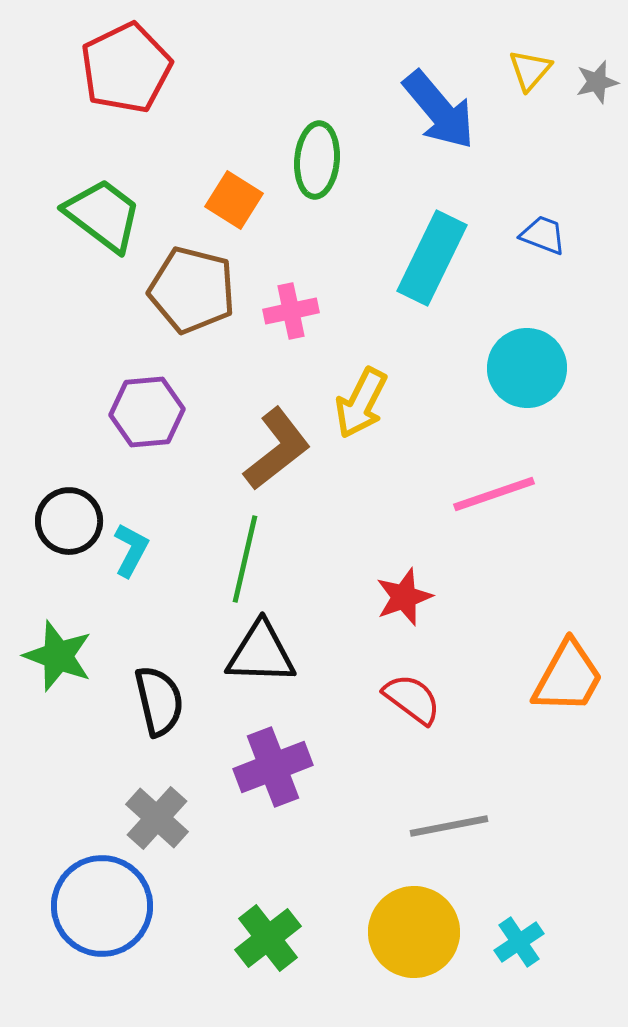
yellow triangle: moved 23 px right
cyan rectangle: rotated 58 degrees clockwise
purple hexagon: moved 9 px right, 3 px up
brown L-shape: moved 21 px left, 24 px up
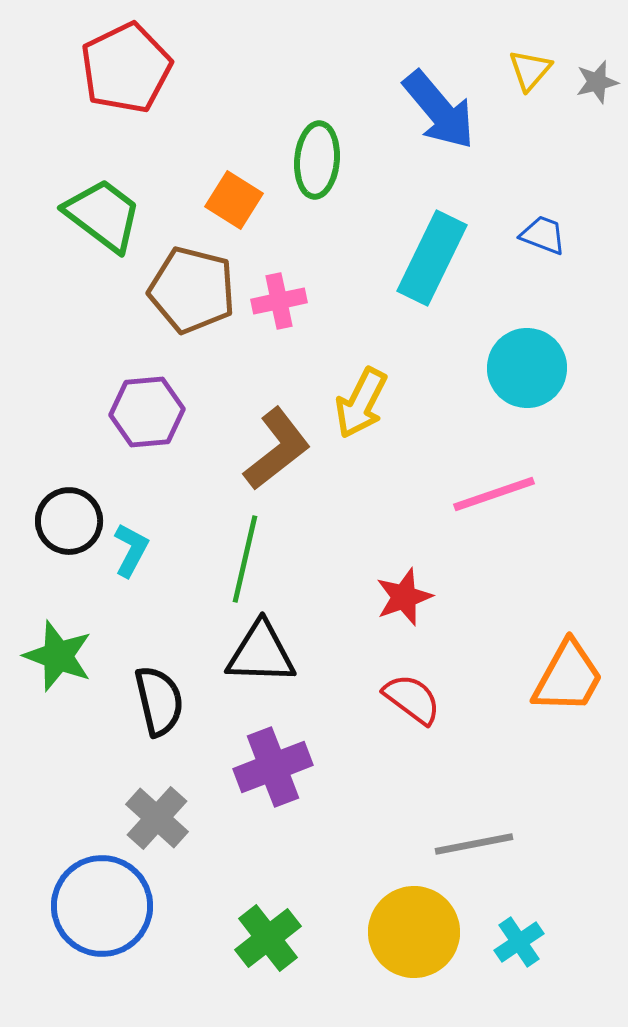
pink cross: moved 12 px left, 10 px up
gray line: moved 25 px right, 18 px down
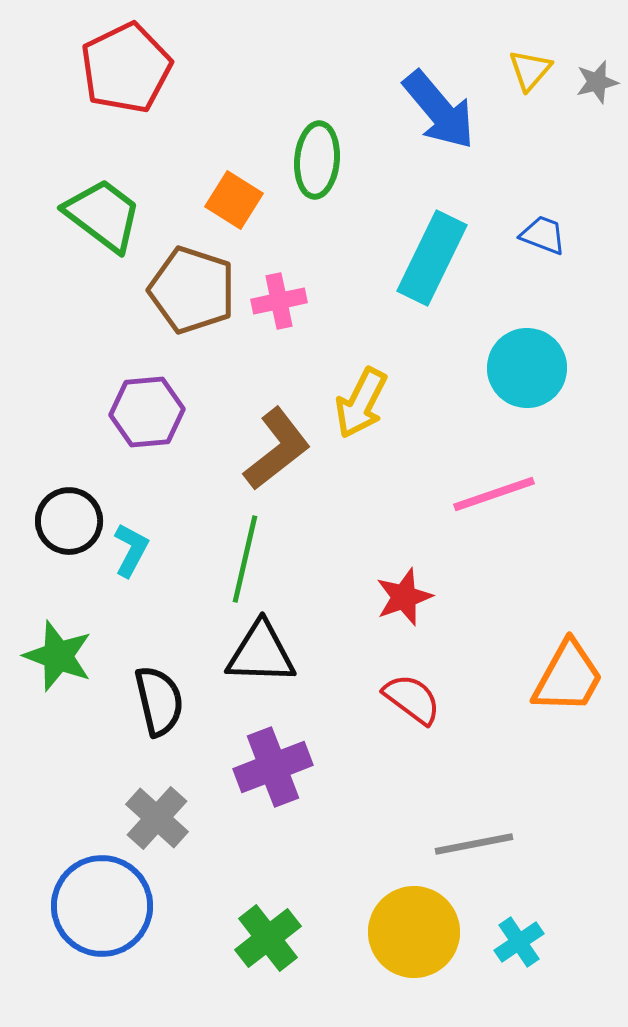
brown pentagon: rotated 4 degrees clockwise
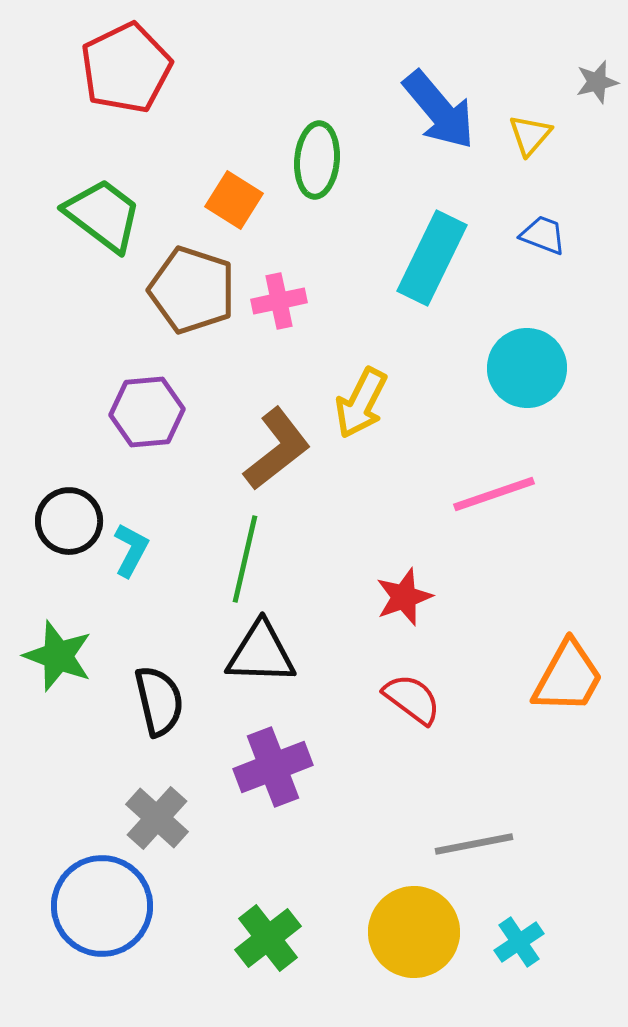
yellow triangle: moved 65 px down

*To do*. Give back every line above word for word, without the pictures.

*Result for this exercise*.
yellow triangle: moved 23 px right
cyan rectangle: rotated 58 degrees clockwise
purple hexagon: moved 9 px right, 3 px up
brown L-shape: moved 21 px left, 24 px up
pink cross: moved 12 px left, 10 px up
gray line: moved 25 px right, 18 px down
brown pentagon: rotated 4 degrees clockwise
yellow triangle: moved 65 px down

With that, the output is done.